Assignment »
Extract all of the entries and give them again, word for word.

Supplied information »
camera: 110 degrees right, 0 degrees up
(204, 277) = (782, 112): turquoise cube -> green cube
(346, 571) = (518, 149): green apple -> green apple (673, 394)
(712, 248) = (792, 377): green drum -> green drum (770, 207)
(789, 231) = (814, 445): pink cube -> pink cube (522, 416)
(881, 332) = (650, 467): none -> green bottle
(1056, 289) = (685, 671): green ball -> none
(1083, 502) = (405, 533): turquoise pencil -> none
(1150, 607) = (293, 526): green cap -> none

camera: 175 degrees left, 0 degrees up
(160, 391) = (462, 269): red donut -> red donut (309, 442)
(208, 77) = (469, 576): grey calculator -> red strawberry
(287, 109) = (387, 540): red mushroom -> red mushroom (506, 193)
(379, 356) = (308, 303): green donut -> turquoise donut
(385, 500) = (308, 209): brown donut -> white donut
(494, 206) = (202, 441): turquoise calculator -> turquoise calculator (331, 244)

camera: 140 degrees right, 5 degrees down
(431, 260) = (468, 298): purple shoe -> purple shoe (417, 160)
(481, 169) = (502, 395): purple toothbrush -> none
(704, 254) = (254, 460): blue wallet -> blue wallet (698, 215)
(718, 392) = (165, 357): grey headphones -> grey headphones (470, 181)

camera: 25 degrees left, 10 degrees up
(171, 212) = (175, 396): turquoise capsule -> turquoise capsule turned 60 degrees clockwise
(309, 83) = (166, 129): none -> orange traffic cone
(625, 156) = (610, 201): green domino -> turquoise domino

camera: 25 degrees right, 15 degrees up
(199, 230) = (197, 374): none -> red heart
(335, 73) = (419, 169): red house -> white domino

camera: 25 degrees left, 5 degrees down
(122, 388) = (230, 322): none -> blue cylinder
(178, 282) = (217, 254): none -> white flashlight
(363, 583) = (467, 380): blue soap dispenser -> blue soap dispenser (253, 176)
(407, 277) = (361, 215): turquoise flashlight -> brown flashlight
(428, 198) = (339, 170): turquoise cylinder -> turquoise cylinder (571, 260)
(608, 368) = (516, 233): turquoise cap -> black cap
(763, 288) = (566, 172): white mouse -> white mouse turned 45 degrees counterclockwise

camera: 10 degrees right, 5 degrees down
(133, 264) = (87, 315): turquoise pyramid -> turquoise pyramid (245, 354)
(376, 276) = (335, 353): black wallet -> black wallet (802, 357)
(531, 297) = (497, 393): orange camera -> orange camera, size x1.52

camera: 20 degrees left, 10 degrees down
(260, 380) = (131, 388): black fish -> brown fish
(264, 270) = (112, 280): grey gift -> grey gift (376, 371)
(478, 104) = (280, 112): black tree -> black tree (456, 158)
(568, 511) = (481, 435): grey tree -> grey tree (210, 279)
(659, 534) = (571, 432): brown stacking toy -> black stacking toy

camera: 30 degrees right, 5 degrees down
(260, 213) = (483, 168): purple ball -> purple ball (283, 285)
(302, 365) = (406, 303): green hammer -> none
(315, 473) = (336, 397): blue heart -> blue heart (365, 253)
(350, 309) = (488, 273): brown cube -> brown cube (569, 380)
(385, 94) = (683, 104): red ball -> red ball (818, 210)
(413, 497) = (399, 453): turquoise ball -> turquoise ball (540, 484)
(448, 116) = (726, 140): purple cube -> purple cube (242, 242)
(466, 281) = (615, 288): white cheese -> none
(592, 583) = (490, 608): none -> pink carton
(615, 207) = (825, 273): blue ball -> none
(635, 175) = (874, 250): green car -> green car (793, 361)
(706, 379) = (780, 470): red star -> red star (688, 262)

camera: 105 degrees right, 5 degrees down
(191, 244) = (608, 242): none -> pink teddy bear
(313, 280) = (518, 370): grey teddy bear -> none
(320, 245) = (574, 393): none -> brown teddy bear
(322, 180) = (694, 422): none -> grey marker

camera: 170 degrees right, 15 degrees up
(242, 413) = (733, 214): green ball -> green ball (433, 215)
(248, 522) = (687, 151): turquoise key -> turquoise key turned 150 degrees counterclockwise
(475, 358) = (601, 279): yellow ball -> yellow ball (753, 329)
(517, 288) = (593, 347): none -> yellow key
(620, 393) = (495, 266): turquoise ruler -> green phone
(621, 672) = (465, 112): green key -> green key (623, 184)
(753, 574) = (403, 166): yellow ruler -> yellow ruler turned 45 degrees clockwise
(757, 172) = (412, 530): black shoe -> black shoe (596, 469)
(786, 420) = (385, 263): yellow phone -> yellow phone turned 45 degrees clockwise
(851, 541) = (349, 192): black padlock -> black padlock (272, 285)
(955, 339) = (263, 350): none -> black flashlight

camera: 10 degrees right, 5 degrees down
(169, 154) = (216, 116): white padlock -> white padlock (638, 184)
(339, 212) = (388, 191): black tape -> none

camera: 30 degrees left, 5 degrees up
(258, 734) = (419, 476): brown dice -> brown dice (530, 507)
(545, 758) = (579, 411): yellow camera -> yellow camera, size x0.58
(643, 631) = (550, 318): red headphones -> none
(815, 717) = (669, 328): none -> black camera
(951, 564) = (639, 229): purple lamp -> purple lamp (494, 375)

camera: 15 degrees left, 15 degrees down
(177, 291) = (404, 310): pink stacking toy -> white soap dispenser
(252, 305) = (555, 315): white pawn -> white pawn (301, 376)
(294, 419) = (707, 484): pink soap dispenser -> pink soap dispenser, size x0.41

Exercise answer »
camera: 110 degrees right, 0 degrees up
(204, 277) = (782, 112): turquoise cube -> green cube
(346, 571) = (518, 149): green apple -> green apple (673, 394)
(712, 248) = (792, 377): green drum -> green drum (770, 207)
(789, 231) = (814, 445): pink cube -> pink cube (522, 416)
(881, 332) = (650, 467): none -> green bottle
(1056, 289) = (685, 671): green ball -> none
(1083, 502) = (405, 533): turquoise pencil -> none
(1150, 607) = (293, 526): green cap -> none

camera: 175 degrees left, 0 degrees up
(160, 391) = (462, 269): red donut -> red donut (309, 442)
(208, 77) = (469, 576): grey calculator -> red strawberry
(287, 109) = (387, 540): red mushroom -> red mushroom (506, 193)
(379, 356) = (308, 303): green donut -> turquoise donut
(385, 500) = (308, 209): brown donut -> white donut
(494, 206) = (202, 441): turquoise calculator -> turquoise calculator (331, 244)

camera: 140 degrees right, 5 degrees down
(431, 260) = (468, 298): purple shoe -> purple shoe (417, 160)
(481, 169) = (502, 395): purple toothbrush -> none
(704, 254) = (254, 460): blue wallet -> blue wallet (698, 215)
(718, 392) = (165, 357): grey headphones -> grey headphones (470, 181)

camera: 25 degrees left, 10 degrees up
(171, 212) = (175, 396): turquoise capsule -> turquoise capsule turned 60 degrees clockwise
(309, 83) = (166, 129): none -> orange traffic cone
(625, 156) = (610, 201): green domino -> turquoise domino

camera: 25 degrees right, 15 degrees up
(199, 230) = (197, 374): none -> red heart
(335, 73) = (419, 169): red house -> white domino

camera: 25 degrees left, 5 degrees down
(122, 388) = (230, 322): none -> blue cylinder
(178, 282) = (217, 254): none -> white flashlight
(363, 583) = (467, 380): blue soap dispenser -> blue soap dispenser (253, 176)
(407, 277) = (361, 215): turquoise flashlight -> brown flashlight
(428, 198) = (339, 170): turquoise cylinder -> turquoise cylinder (571, 260)
(608, 368) = (516, 233): turquoise cap -> black cap
(763, 288) = (566, 172): white mouse -> white mouse turned 45 degrees counterclockwise

camera: 10 degrees right, 5 degrees down
(133, 264) = (87, 315): turquoise pyramid -> turquoise pyramid (245, 354)
(376, 276) = (335, 353): black wallet -> black wallet (802, 357)
(531, 297) = (497, 393): orange camera -> orange camera, size x1.52

camera: 20 degrees left, 10 degrees down
(260, 380) = (131, 388): black fish -> brown fish
(264, 270) = (112, 280): grey gift -> grey gift (376, 371)
(478, 104) = (280, 112): black tree -> black tree (456, 158)
(568, 511) = (481, 435): grey tree -> grey tree (210, 279)
(659, 534) = (571, 432): brown stacking toy -> black stacking toy

camera: 30 degrees right, 5 degrees down
(260, 213) = (483, 168): purple ball -> purple ball (283, 285)
(302, 365) = (406, 303): green hammer -> none
(315, 473) = (336, 397): blue heart -> blue heart (365, 253)
(350, 309) = (488, 273): brown cube -> brown cube (569, 380)
(385, 94) = (683, 104): red ball -> red ball (818, 210)
(413, 497) = (399, 453): turquoise ball -> turquoise ball (540, 484)
(448, 116) = (726, 140): purple cube -> purple cube (242, 242)
(466, 281) = (615, 288): white cheese -> none
(592, 583) = (490, 608): none -> pink carton
(615, 207) = (825, 273): blue ball -> none
(635, 175) = (874, 250): green car -> green car (793, 361)
(706, 379) = (780, 470): red star -> red star (688, 262)

camera: 105 degrees right, 5 degrees down
(191, 244) = (608, 242): none -> pink teddy bear
(313, 280) = (518, 370): grey teddy bear -> none
(320, 245) = (574, 393): none -> brown teddy bear
(322, 180) = (694, 422): none -> grey marker

camera: 170 degrees right, 15 degrees up
(242, 413) = (733, 214): green ball -> green ball (433, 215)
(248, 522) = (687, 151): turquoise key -> turquoise key turned 150 degrees counterclockwise
(475, 358) = (601, 279): yellow ball -> yellow ball (753, 329)
(517, 288) = (593, 347): none -> yellow key
(620, 393) = (495, 266): turquoise ruler -> green phone
(621, 672) = (465, 112): green key -> green key (623, 184)
(753, 574) = (403, 166): yellow ruler -> yellow ruler turned 45 degrees clockwise
(757, 172) = (412, 530): black shoe -> black shoe (596, 469)
(786, 420) = (385, 263): yellow phone -> yellow phone turned 45 degrees clockwise
(851, 541) = (349, 192): black padlock -> black padlock (272, 285)
(955, 339) = (263, 350): none -> black flashlight

camera: 10 degrees right, 5 degrees down
(169, 154) = (216, 116): white padlock -> white padlock (638, 184)
(339, 212) = (388, 191): black tape -> none

camera: 30 degrees left, 5 degrees up
(258, 734) = (419, 476): brown dice -> brown dice (530, 507)
(545, 758) = (579, 411): yellow camera -> yellow camera, size x0.58
(643, 631) = (550, 318): red headphones -> none
(815, 717) = (669, 328): none -> black camera
(951, 564) = (639, 229): purple lamp -> purple lamp (494, 375)

camera: 15 degrees left, 15 degrees down
(177, 291) = (404, 310): pink stacking toy -> white soap dispenser
(252, 305) = (555, 315): white pawn -> white pawn (301, 376)
(294, 419) = (707, 484): pink soap dispenser -> pink soap dispenser, size x0.41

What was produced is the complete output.